**To do**
With the images removed, reproduce each entry below word for word.

[Source material — start]

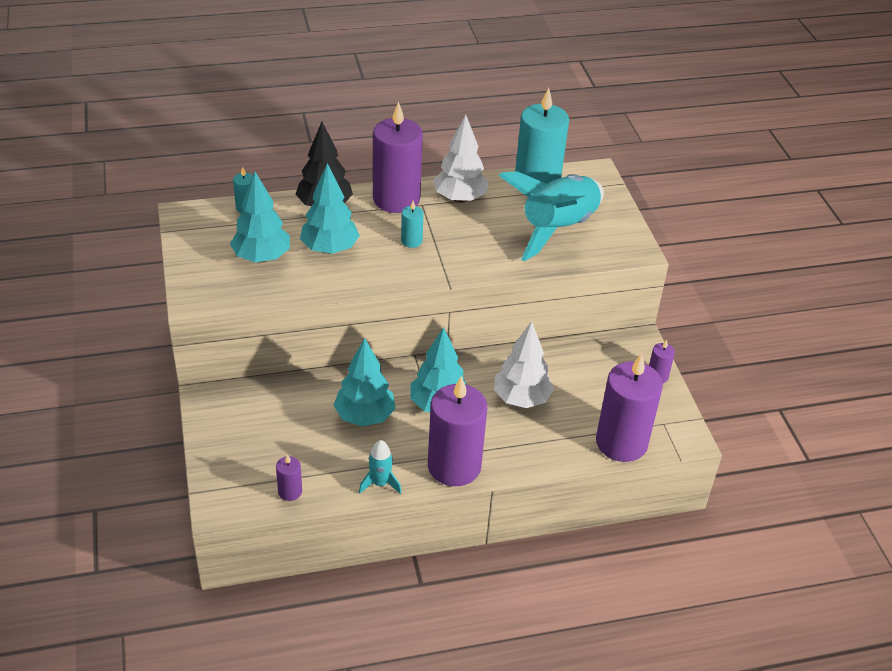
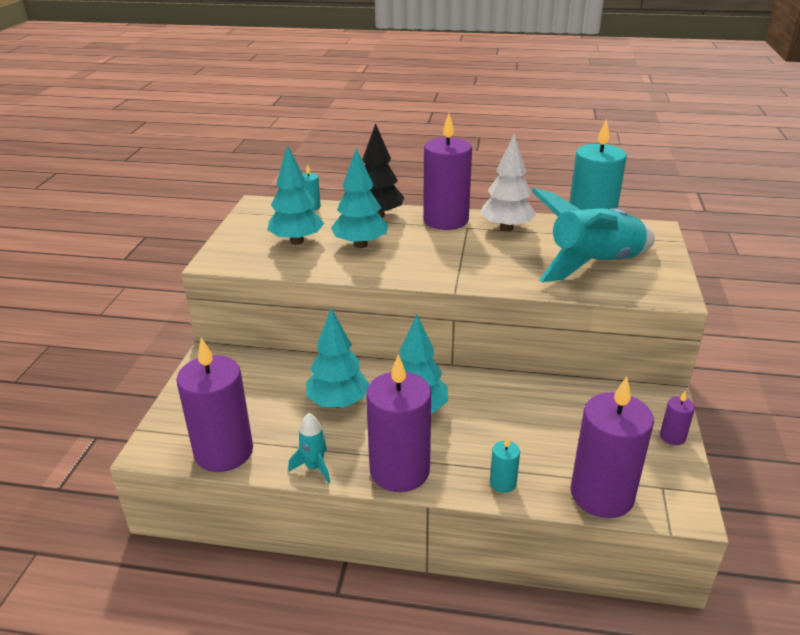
camera: 25 degrees right, 10 degrees down
(290, 491) = (224, 452): purple candle -> purple candle, size x2.30
(411, 241) = (440, 251): turquoise candle -> turquoise candle (503, 483)
(521, 399) = (506, 423): white tree -> none

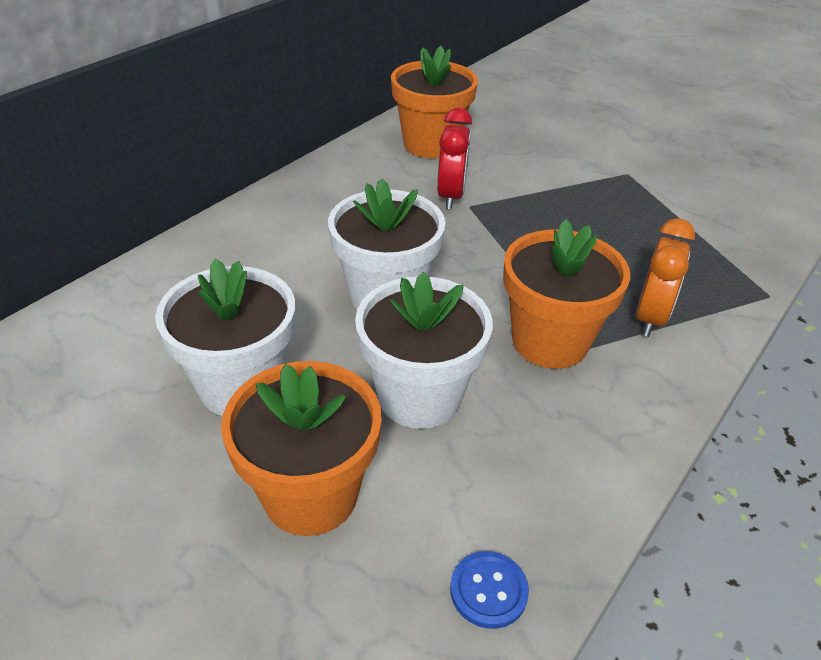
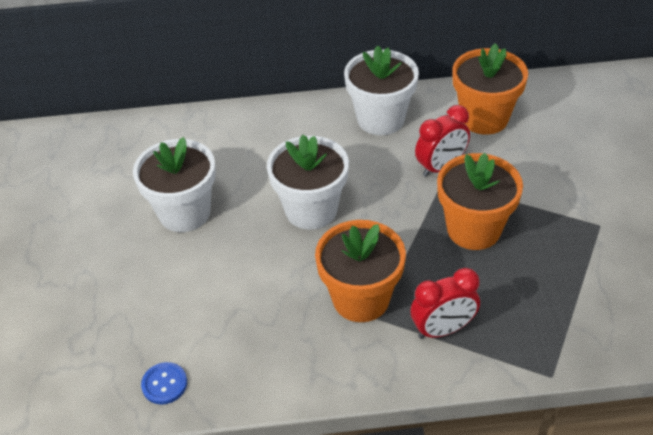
camera: 50 degrees right, 5 degrees up
(310, 494) = (151, 286): orange flower pot -> orange flower pot (473, 229)
(419, 396) = (253, 278): white flower pot -> white flower pot (380, 119)
(650, 317) = (443, 329): orange clock -> red clock

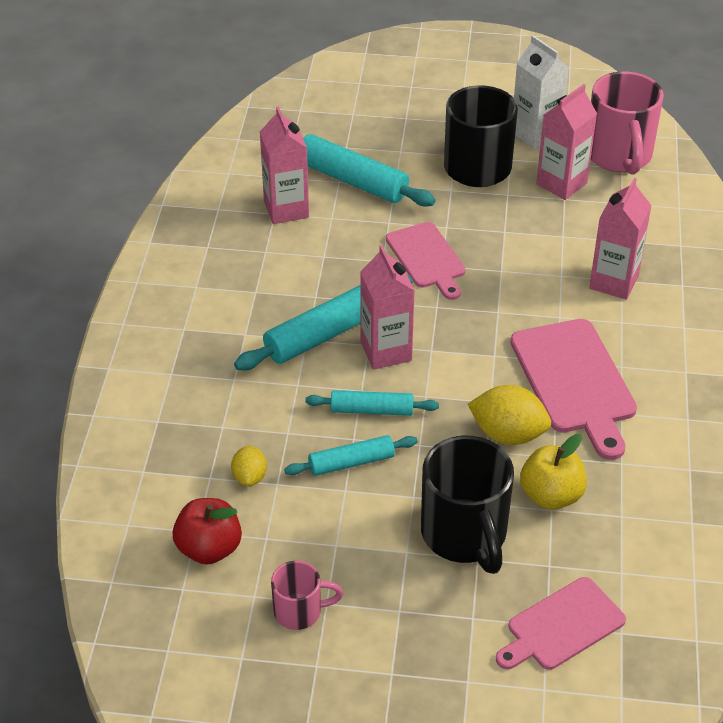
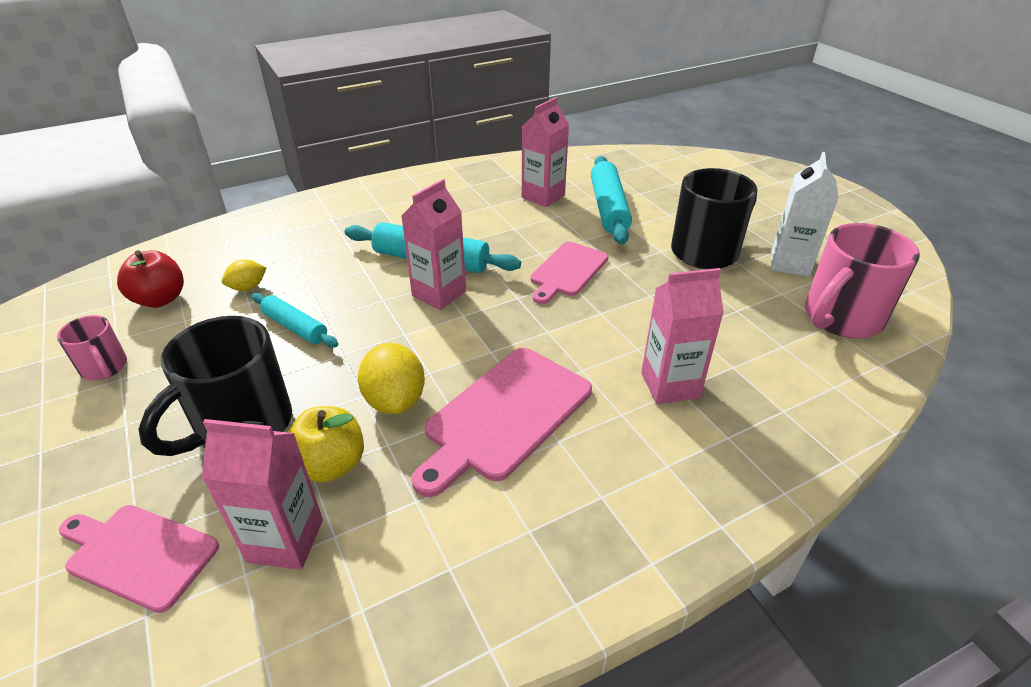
camera: 55 degrees right, 5 degrees down
(372, 410) = (364, 313): turquoise rolling pin -> none
(561, 183) = (753, 301): pink carton -> pink carton (285, 540)

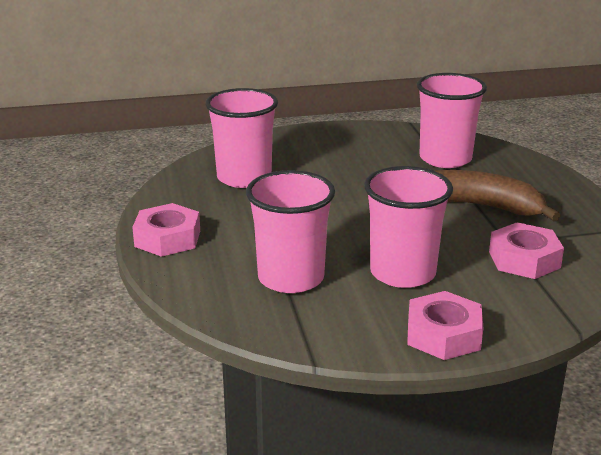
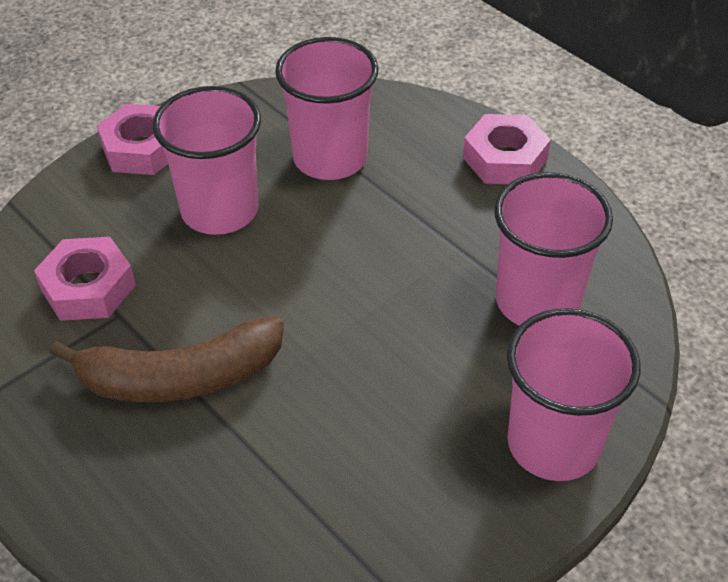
camera: 150 degrees right, 20 degrees up
(445, 159) = (285, 497): pink cup -> pink cup (553, 443)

[Source material — finish]

**Output of the exercise**
camera: 25 degrees right, 10 degrees down
(290, 491) = (224, 452): purple candle -> purple candle, size x2.30
(411, 241) = (440, 251): turquoise candle -> turquoise candle (503, 483)
(521, 399) = (506, 423): white tree -> none

camera: 50 degrees right, 5 degrees up
(310, 494) = (151, 286): orange flower pot -> orange flower pot (473, 229)
(419, 396) = (253, 278): white flower pot -> white flower pot (380, 119)
(650, 317) = (443, 329): orange clock -> red clock

camera: 55 degrees right, 5 degrees down
(372, 410) = (364, 313): turquoise rolling pin -> none
(561, 183) = (753, 301): pink carton -> pink carton (285, 540)

camera: 150 degrees right, 20 degrees up
(445, 159) = (285, 497): pink cup -> pink cup (553, 443)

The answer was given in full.